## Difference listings
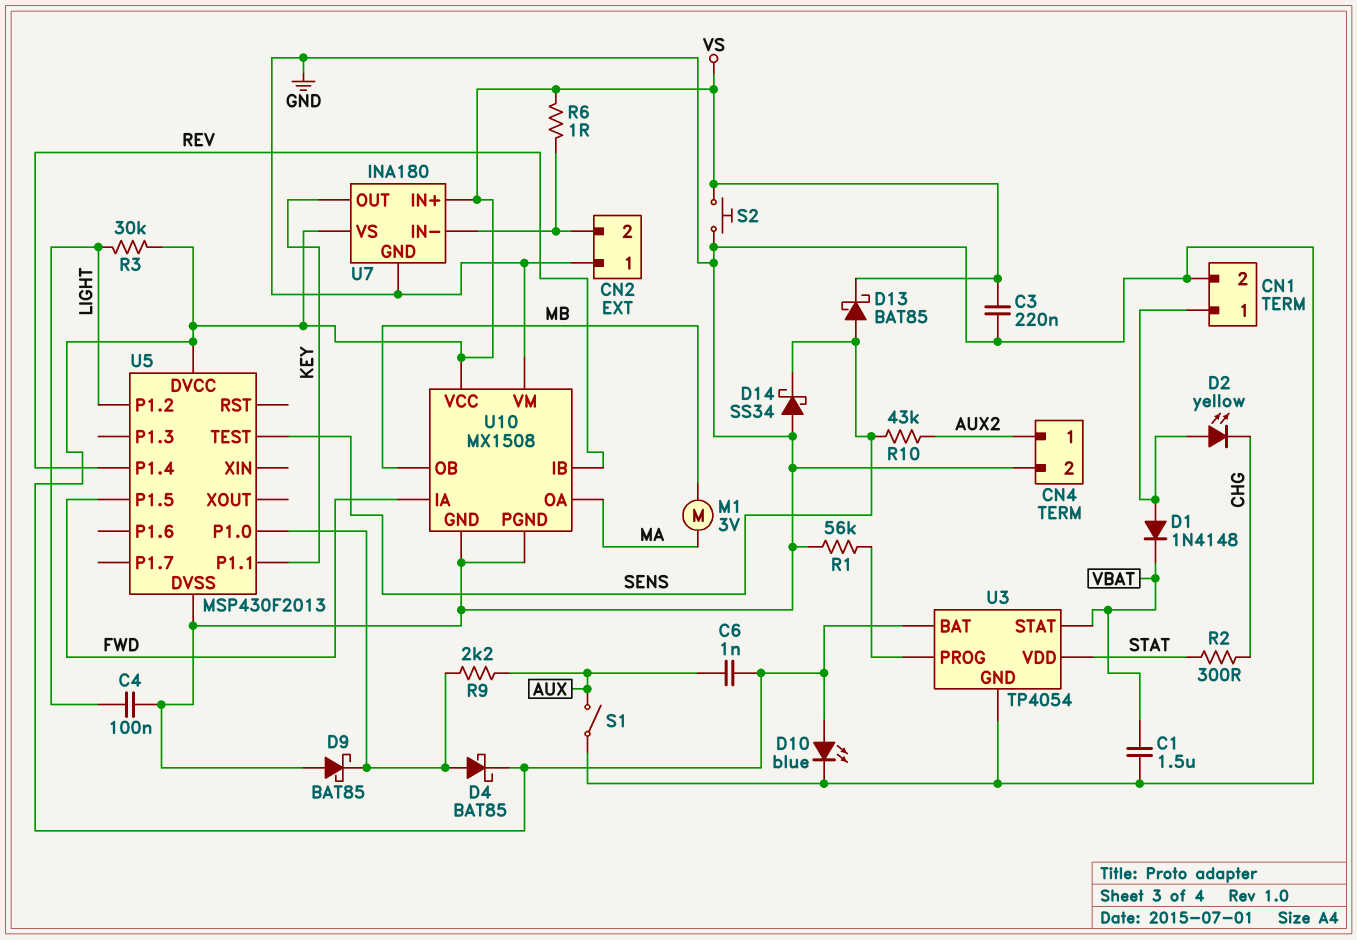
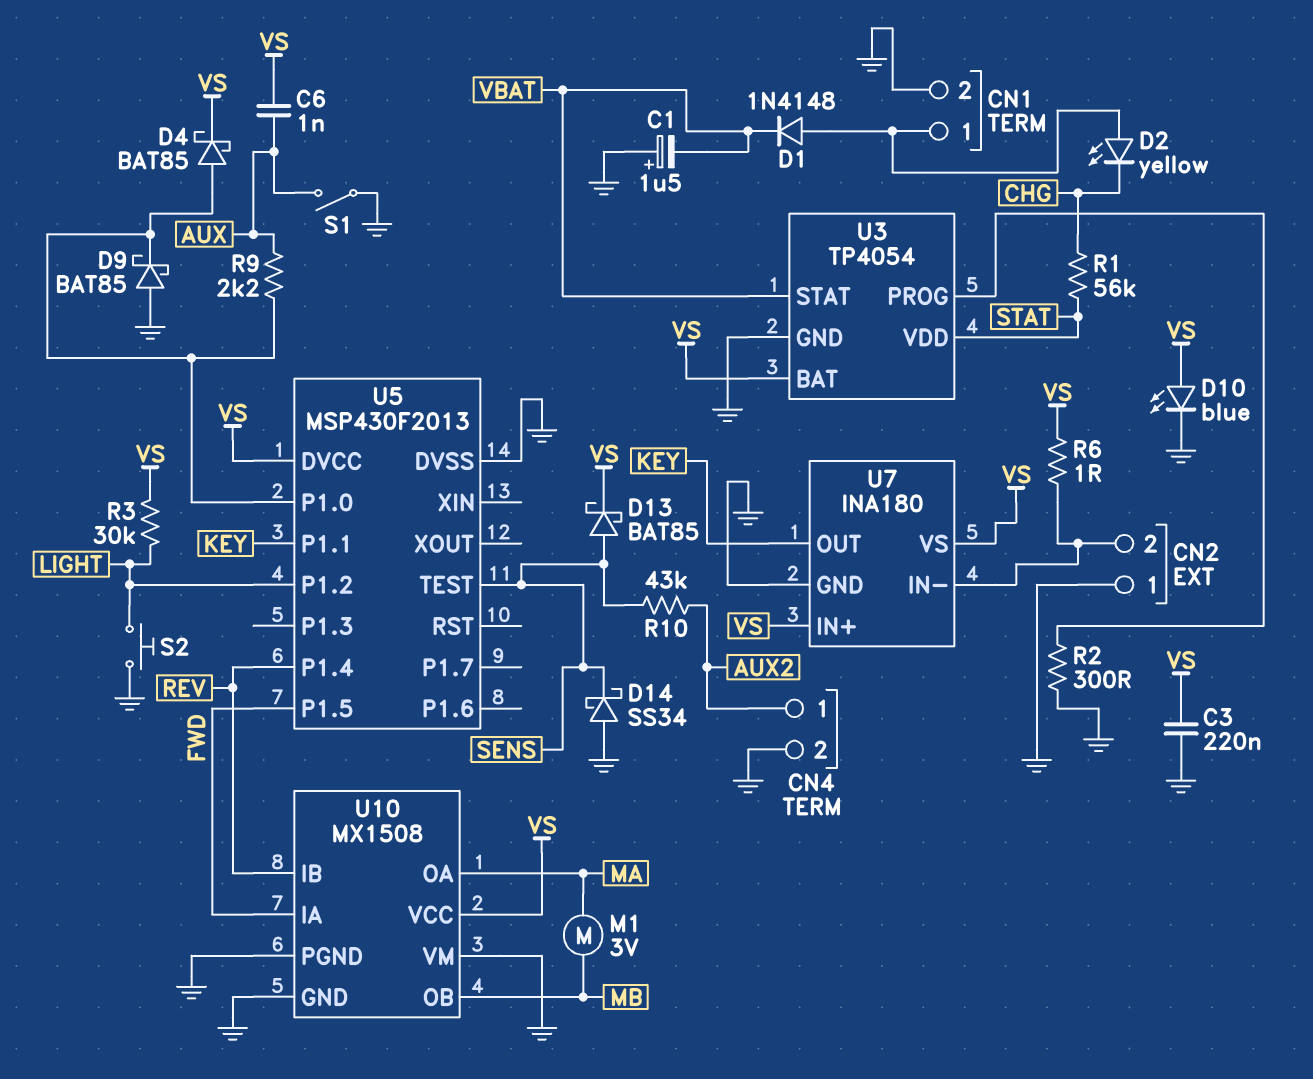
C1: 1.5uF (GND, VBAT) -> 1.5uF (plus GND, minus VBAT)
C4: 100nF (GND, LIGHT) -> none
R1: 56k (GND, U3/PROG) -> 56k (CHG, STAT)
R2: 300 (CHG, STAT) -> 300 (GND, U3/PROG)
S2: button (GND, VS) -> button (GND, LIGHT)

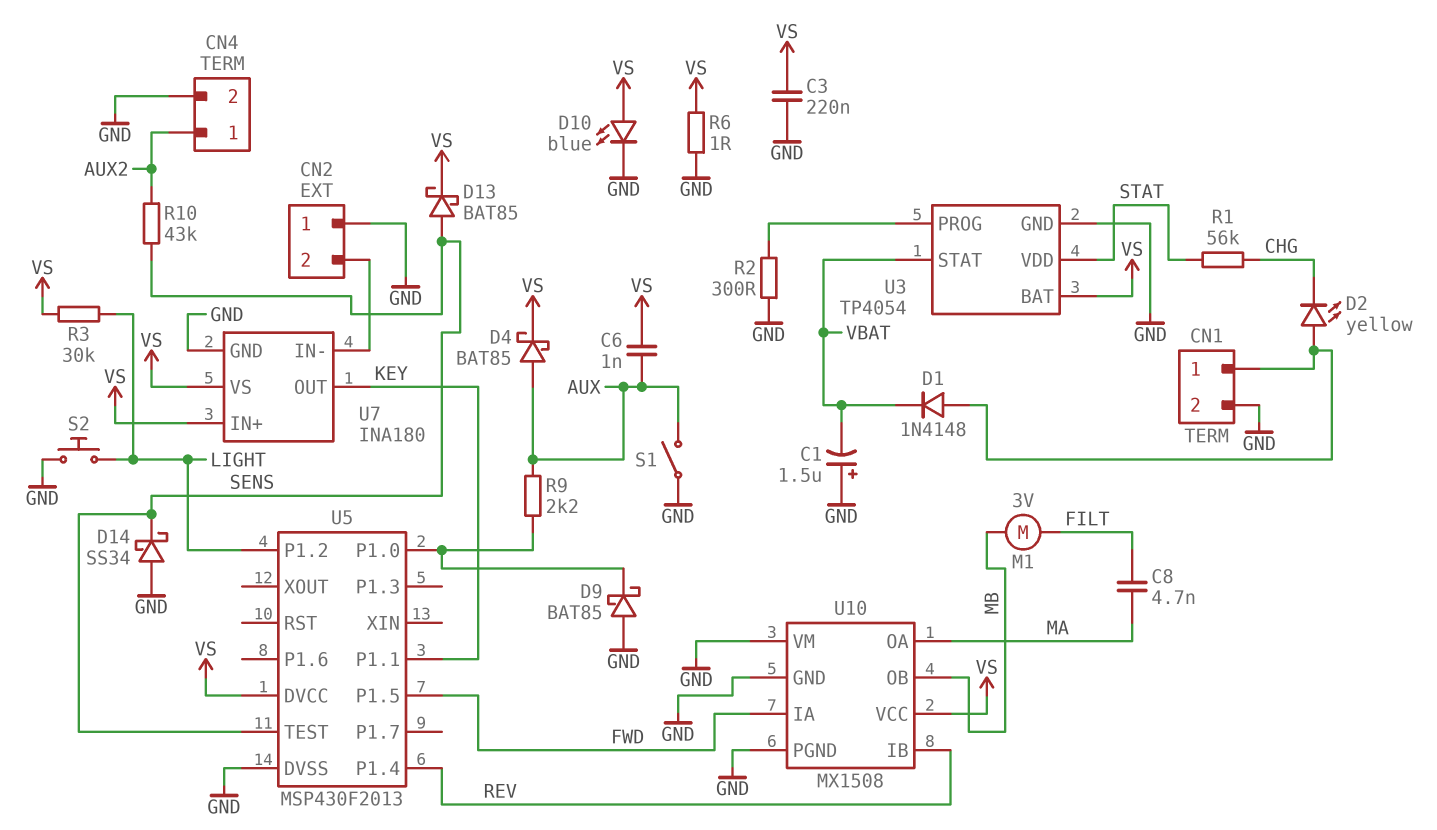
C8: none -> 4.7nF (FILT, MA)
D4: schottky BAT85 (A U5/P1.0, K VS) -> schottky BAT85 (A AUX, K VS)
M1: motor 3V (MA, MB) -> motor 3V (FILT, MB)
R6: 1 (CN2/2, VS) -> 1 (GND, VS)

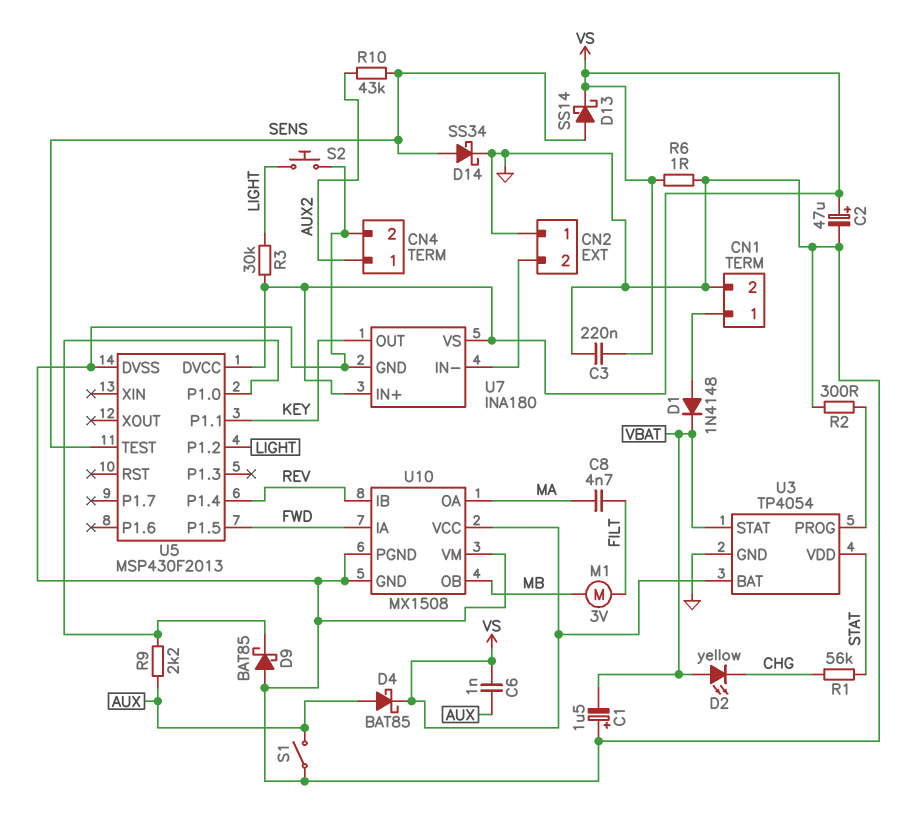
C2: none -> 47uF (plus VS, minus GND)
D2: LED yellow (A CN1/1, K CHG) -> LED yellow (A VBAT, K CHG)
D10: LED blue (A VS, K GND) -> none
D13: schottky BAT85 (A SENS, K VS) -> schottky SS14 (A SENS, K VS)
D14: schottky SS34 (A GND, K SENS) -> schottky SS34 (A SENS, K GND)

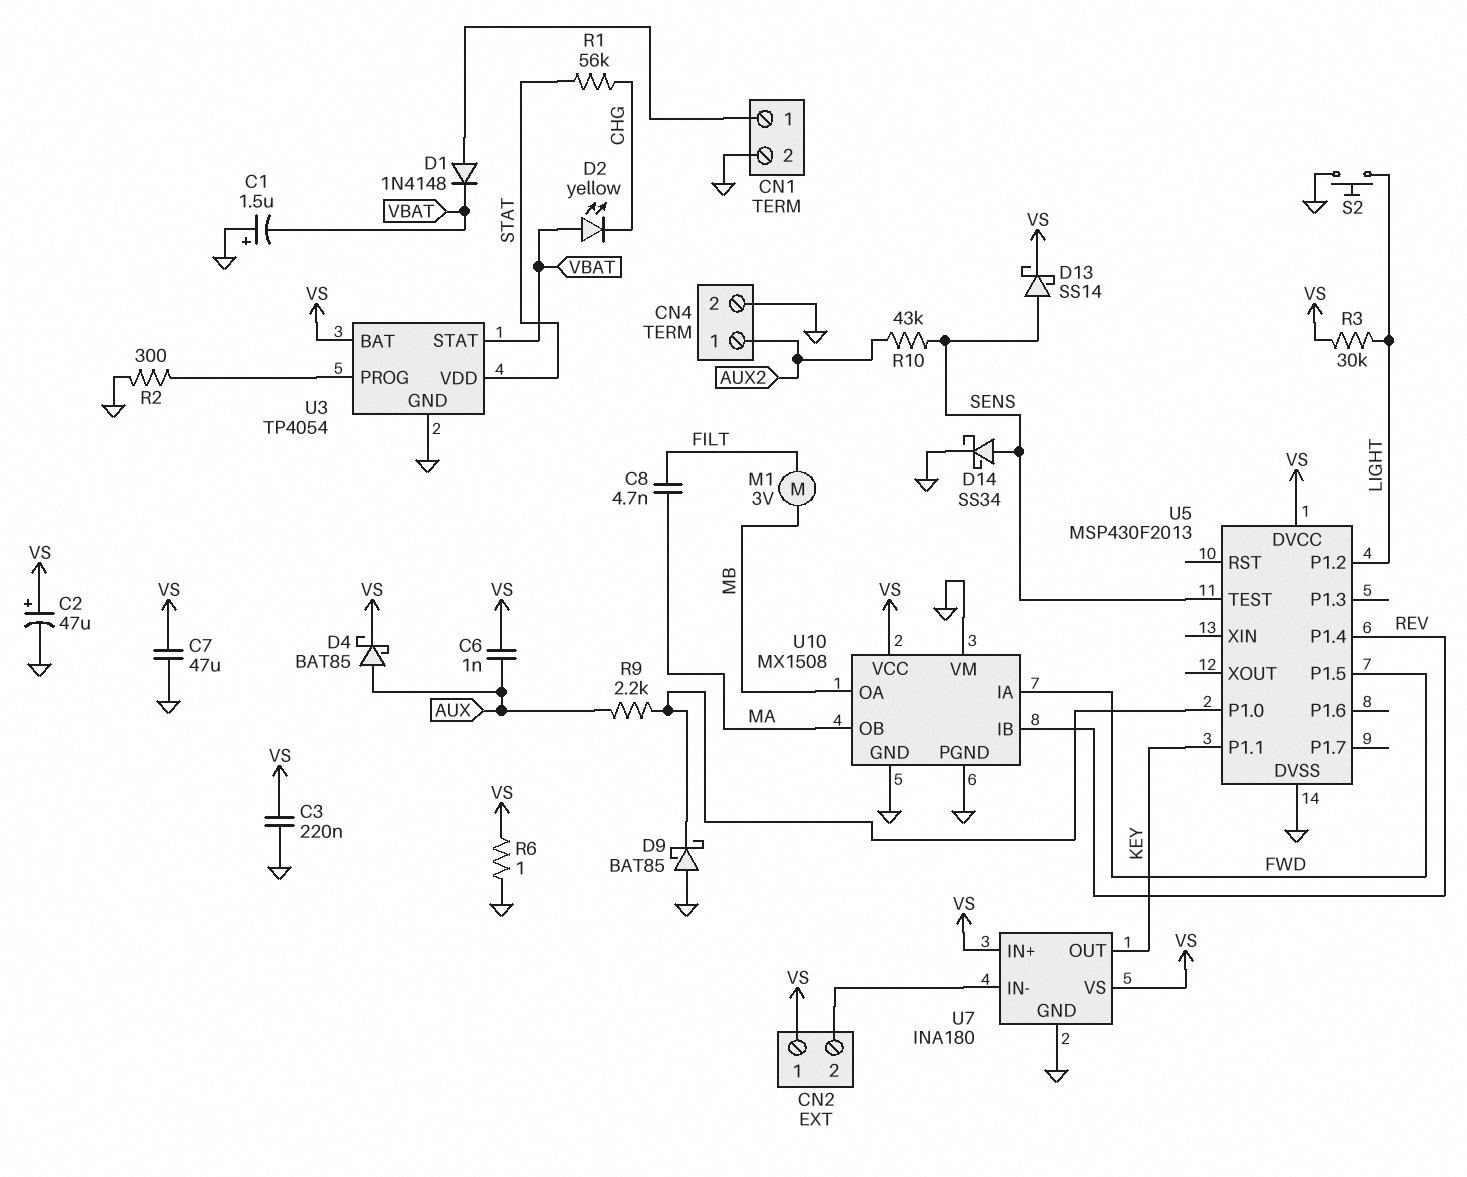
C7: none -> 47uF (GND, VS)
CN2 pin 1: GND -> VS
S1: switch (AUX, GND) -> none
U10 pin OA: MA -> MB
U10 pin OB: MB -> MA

## Exercise description
Only lines containing the string "PROG" are needed. Pull each of them out of the records above.

## Task result
R1: 56k (GND, U3/PROG) -> 56k (CHG, STAT)
R2: 300 (CHG, STAT) -> 300 (GND, U3/PROG)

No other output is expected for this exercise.